◆ **The data**
++++++++

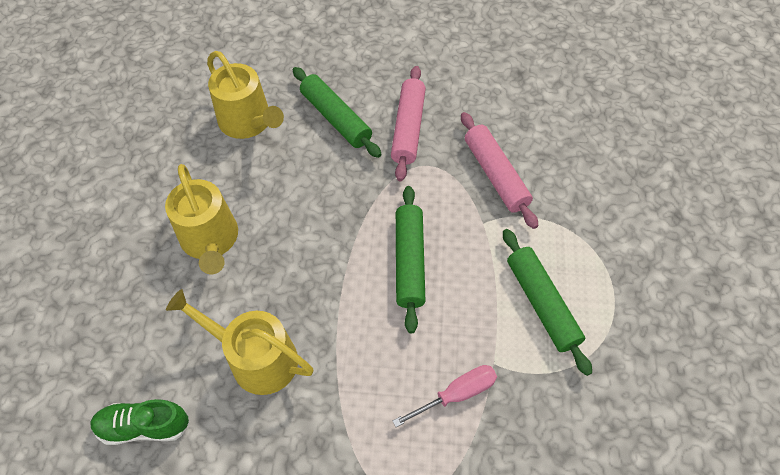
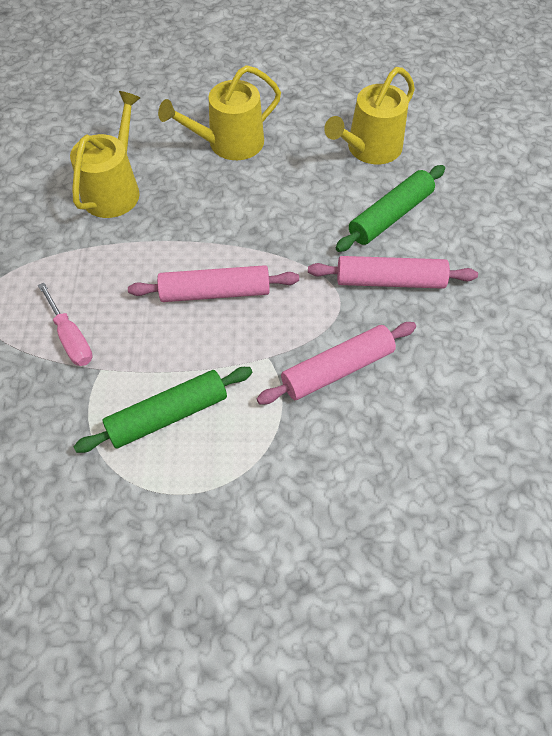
camera: 85 degrees right, 0 degrees up
(144, 426) = (61, 133): green shoe -> none
(409, 261) = (215, 292): green rolling pin -> pink rolling pin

++++++++

Transcribe the whole listing above exactly and leave out the pictures.

camera: 85 degrees right, 0 degrees up
(144, 426) = (61, 133): green shoe -> none
(409, 261) = (215, 292): green rolling pin -> pink rolling pin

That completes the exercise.